**What to produce:**
Within the entries below, output exactly the lines between the line containing "none -> red brick C8 level 1" and the line containing "none -> cyan brick F2 level 3", inclusive, and omit any picture.

[Stored records]
══════

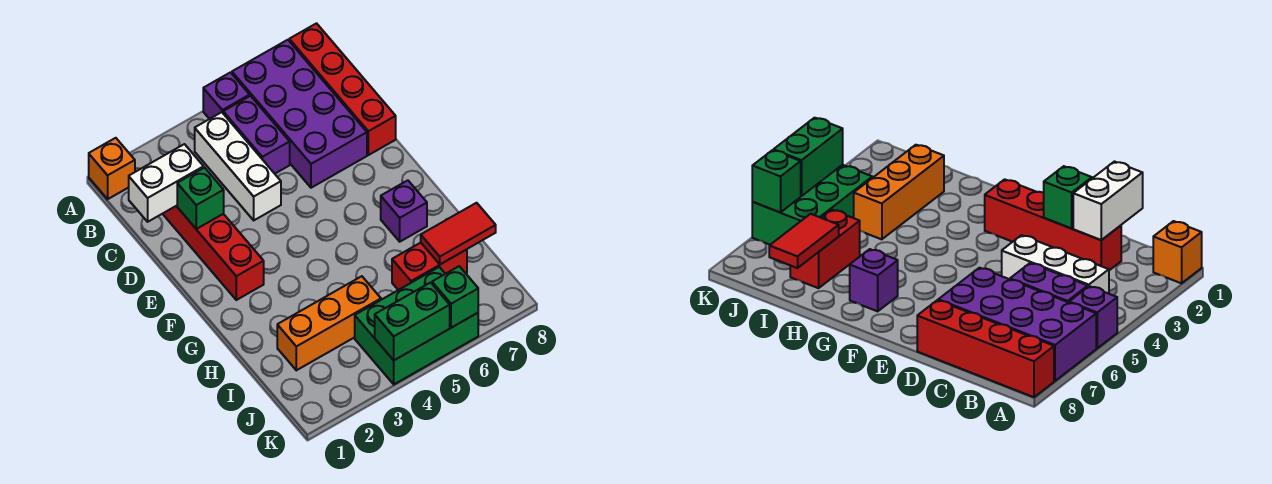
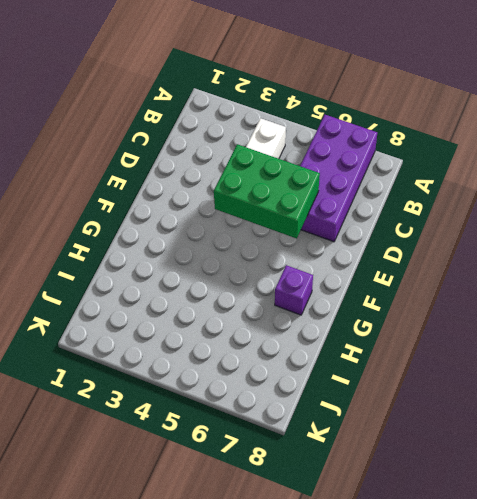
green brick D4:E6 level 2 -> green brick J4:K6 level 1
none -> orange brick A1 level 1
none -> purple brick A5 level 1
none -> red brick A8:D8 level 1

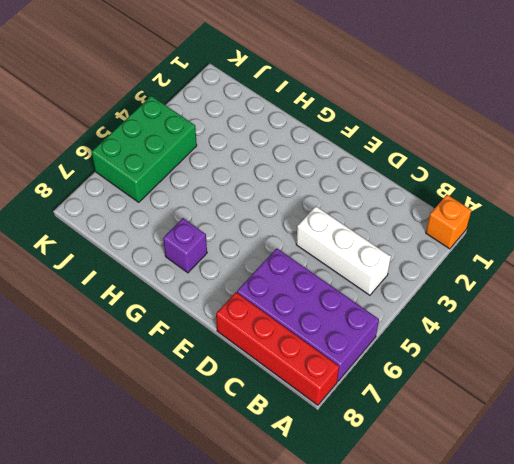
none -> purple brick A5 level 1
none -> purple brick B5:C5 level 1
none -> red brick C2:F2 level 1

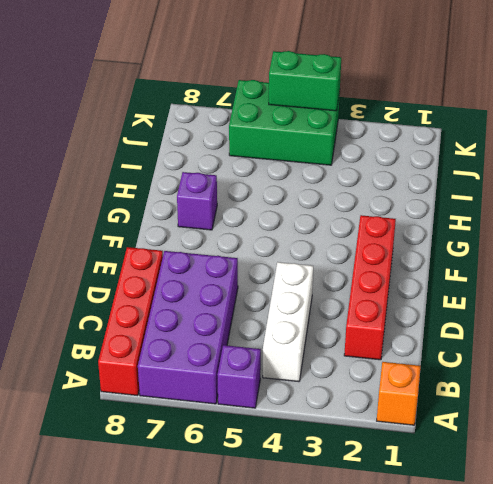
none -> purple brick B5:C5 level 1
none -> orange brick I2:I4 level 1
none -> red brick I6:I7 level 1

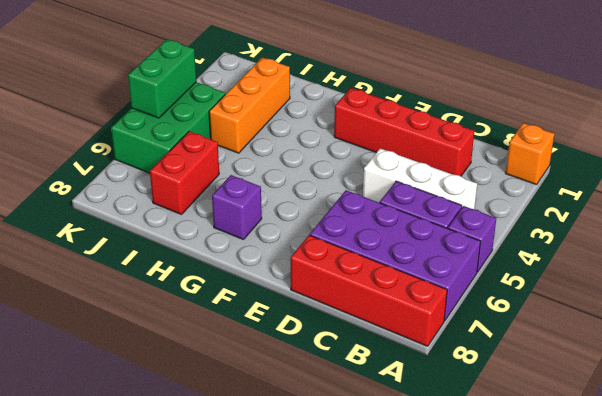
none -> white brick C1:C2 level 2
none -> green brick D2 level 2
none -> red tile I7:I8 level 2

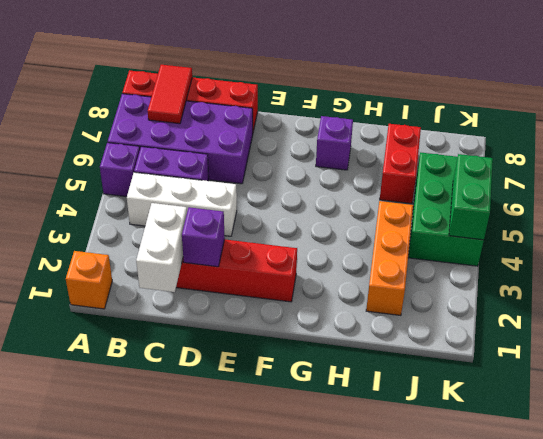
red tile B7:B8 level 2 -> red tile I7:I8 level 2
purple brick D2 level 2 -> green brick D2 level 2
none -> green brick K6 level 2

══════

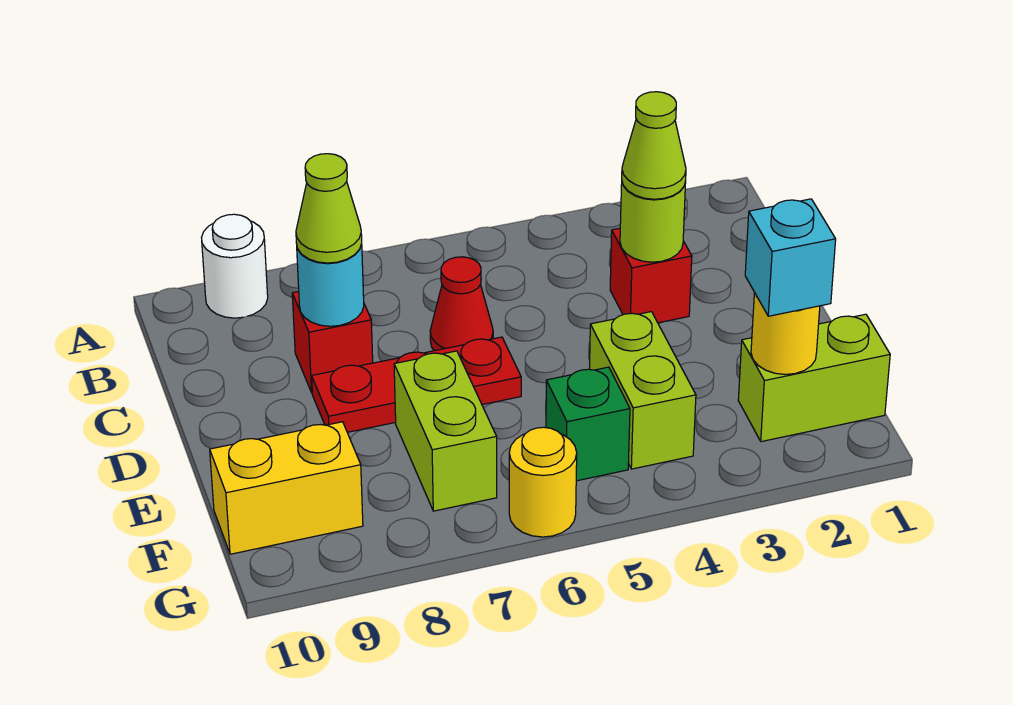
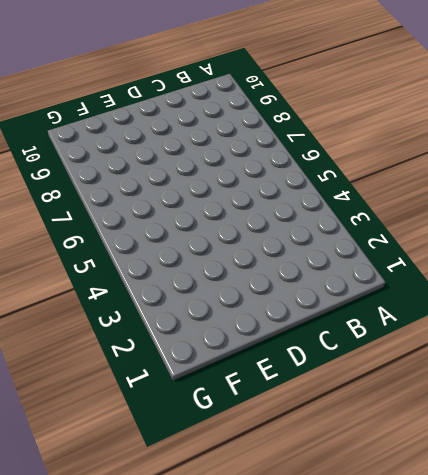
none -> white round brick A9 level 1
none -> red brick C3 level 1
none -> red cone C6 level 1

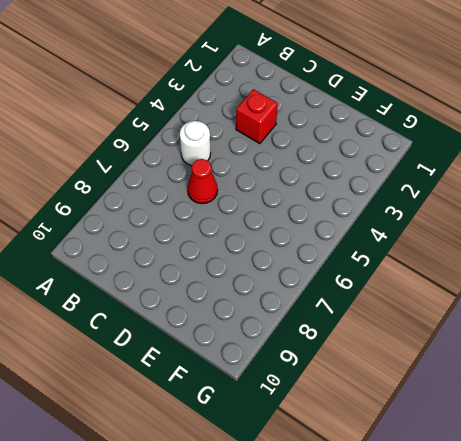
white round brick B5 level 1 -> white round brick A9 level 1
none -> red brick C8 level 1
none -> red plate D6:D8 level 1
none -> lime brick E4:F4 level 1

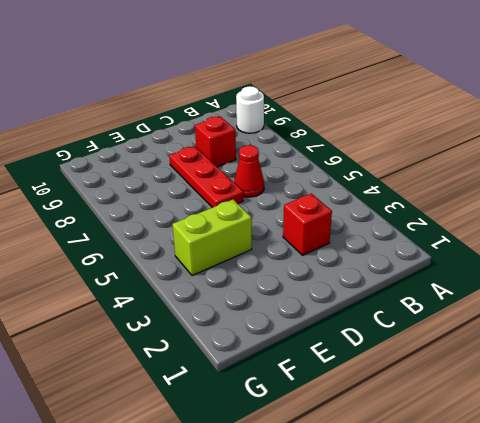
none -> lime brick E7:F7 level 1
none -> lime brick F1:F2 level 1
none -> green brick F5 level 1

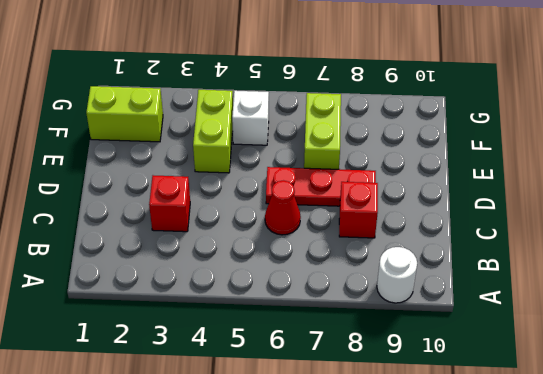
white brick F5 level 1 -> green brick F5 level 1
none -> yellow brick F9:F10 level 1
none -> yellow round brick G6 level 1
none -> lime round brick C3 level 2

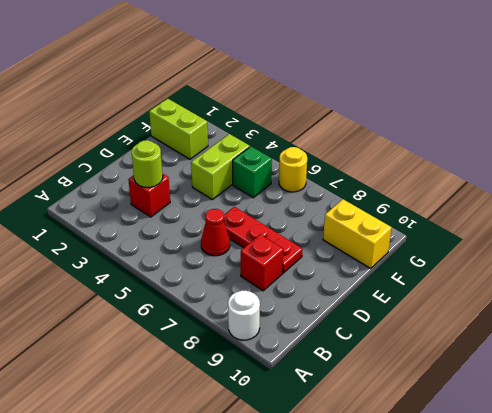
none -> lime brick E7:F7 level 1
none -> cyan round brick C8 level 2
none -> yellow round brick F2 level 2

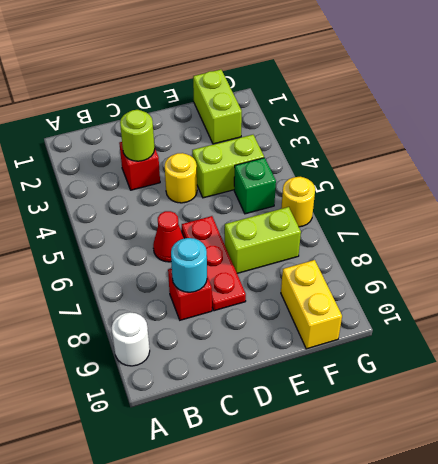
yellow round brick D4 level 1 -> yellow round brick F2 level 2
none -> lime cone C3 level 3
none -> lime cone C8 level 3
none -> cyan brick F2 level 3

══════

**Answer:**
none -> red brick C8 level 1
none -> red plate D6:D8 level 1
none -> lime brick E4:F4 level 1

none -> lime brick E7:F7 level 1
none -> lime brick F1:F2 level 1
none -> green brick F5 level 1

white brick F5 level 1 -> green brick F5 level 1
none -> yellow brick F9:F10 level 1
none -> yellow round brick G6 level 1
none -> lime round brick C3 level 2

none -> lime brick E7:F7 level 1
none -> cyan round brick C8 level 2
none -> yellow round brick F2 level 2

yellow round brick D4 level 1 -> yellow round brick F2 level 2
none -> lime cone C3 level 3
none -> lime cone C8 level 3
none -> cyan brick F2 level 3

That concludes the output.